(Records excerpted from a collection)
*** Block opens ***

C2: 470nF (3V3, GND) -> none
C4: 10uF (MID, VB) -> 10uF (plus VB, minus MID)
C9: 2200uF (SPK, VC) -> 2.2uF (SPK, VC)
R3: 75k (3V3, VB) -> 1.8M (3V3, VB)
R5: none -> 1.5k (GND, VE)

*** Block closes ***

*Problem*: The records above must each be restated exactly as they stand.

*Output of the exercise*:
C2: 470nF (3V3, GND) -> none
C4: 10uF (MID, VB) -> 10uF (plus VB, minus MID)
C9: 2200uF (SPK, VC) -> 2.2uF (SPK, VC)
R3: 75k (3V3, VB) -> 1.8M (3V3, VB)
R5: none -> 1.5k (GND, VE)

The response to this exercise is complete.